→ What is needed:
Within the records below is a range that opens at the line with "(444, 270) = (306, 279): purple" and closes at the line with "(599, 341) = (190, 352): none". Return that range word for word, both ends included, and only that range.

→ Provided records:

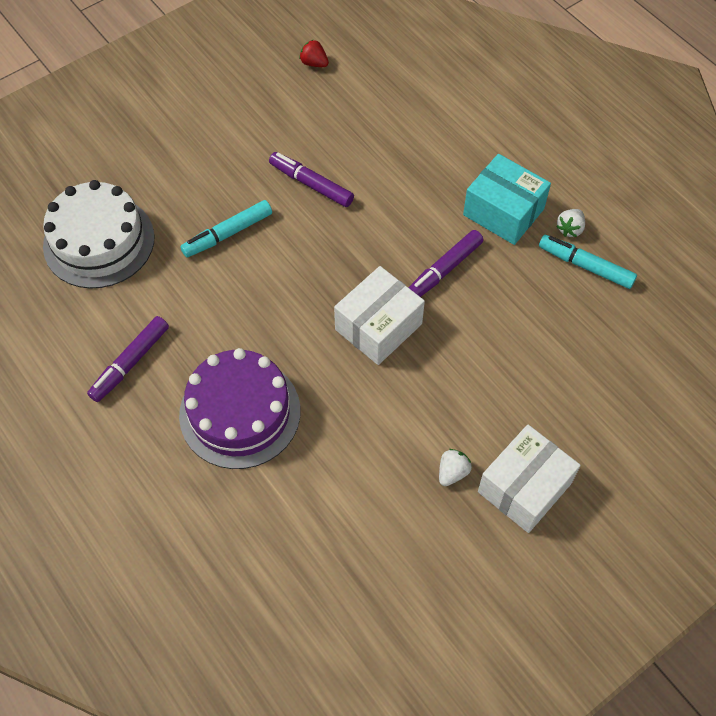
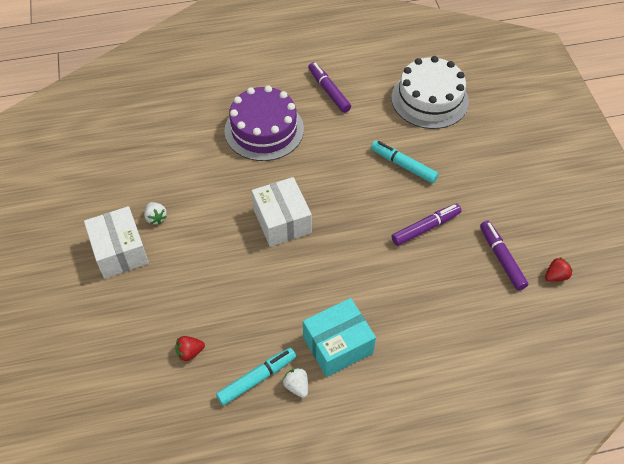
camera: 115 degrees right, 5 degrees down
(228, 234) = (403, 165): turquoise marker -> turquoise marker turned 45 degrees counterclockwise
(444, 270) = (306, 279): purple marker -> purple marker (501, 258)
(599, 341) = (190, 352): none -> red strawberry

* * *

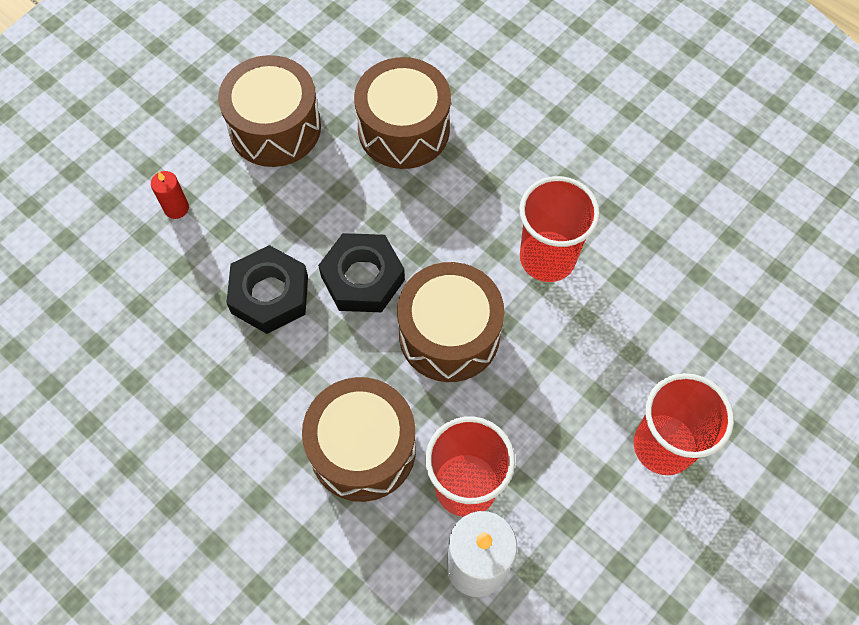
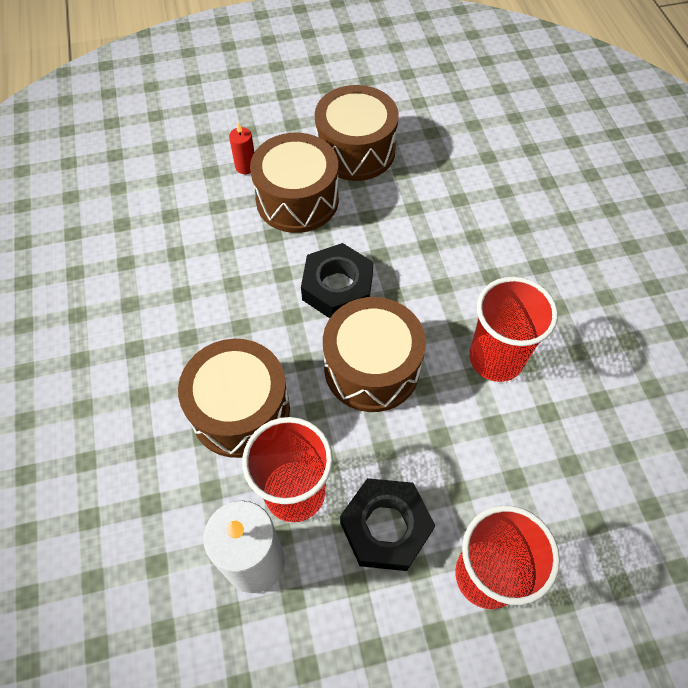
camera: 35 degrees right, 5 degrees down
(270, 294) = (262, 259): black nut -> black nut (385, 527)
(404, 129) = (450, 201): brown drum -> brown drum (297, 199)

→ Answer box:
(444, 270) = (306, 279): purple marker -> purple marker (501, 258)
(599, 341) = (190, 352): none -> red strawberry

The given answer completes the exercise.